┏━━

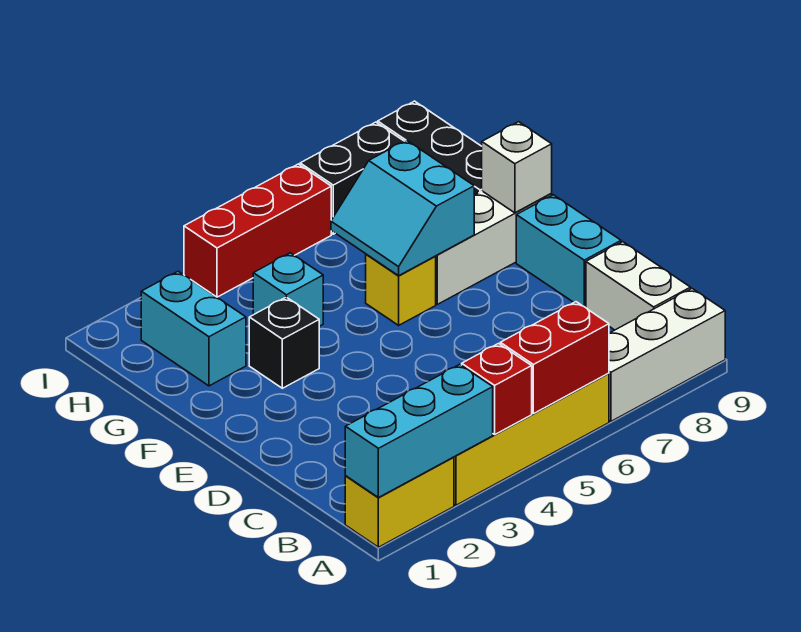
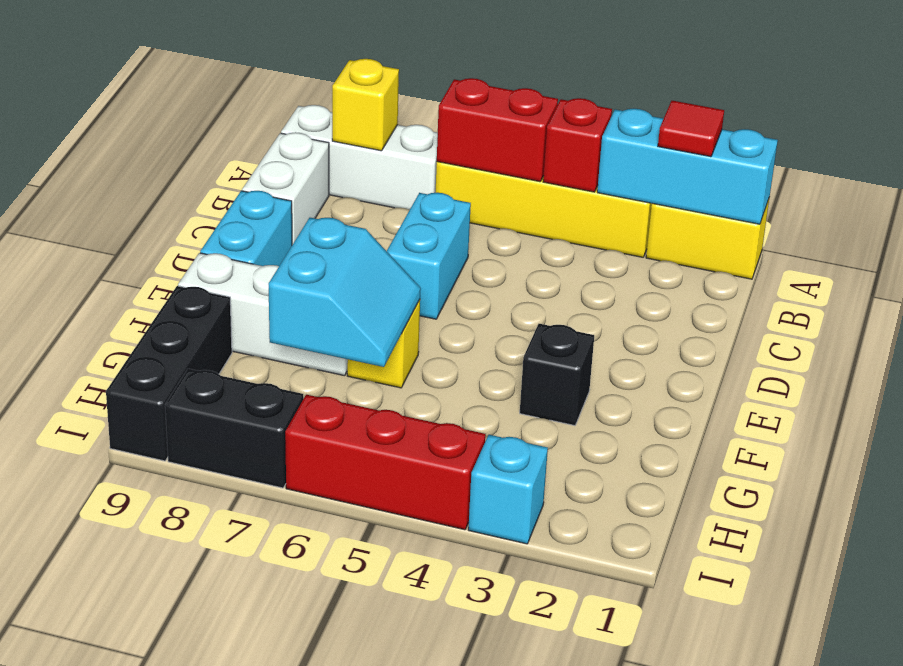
none -> red tile A2 level 3
none -> yellow brick A8 level 2
white brick F9 level 2 -> none
cyan brick G2:H2 level 1 -> cyan brick C6:D6 level 1
cyan brick G4 level 1 -> cyan brick I3 level 1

┗━━

• [TASK OBJECTIVE] Your reply should hold only the records, duplicated exactly, without any image.

• [EXERCISE SOLUTION]
none -> red tile A2 level 3
none -> yellow brick A8 level 2
white brick F9 level 2 -> none
cyan brick G2:H2 level 1 -> cyan brick C6:D6 level 1
cyan brick G4 level 1 -> cyan brick I3 level 1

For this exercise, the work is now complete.